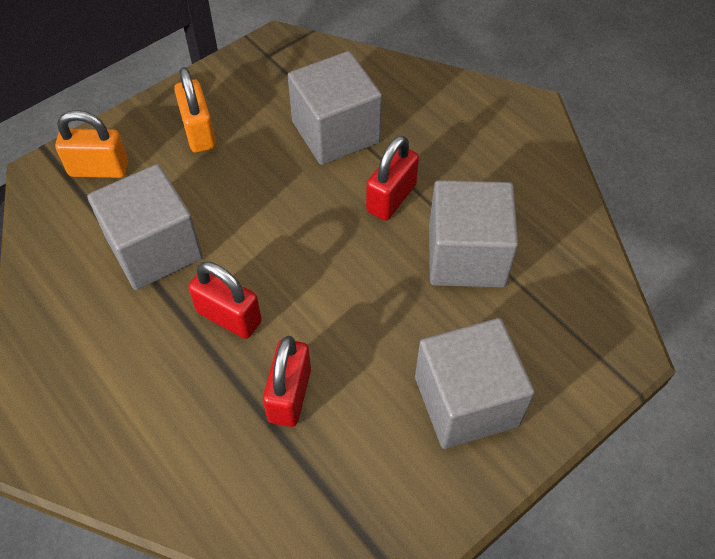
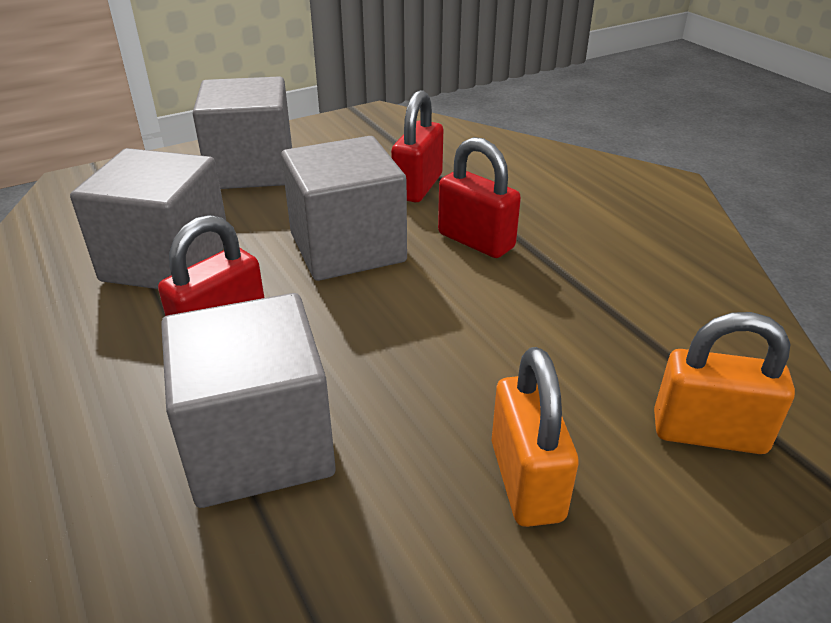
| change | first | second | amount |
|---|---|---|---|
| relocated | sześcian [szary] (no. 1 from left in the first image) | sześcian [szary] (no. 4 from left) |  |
------------
Copy the full listing above exactly, apart from the pictures.

■ ANSWER TO THE EXERCISE
| change | first | second | amount |
|---|---|---|---|
| relocated | sześcian [szary] (no. 1 from left in the first image) | sześcian [szary] (no. 4 from left) |  |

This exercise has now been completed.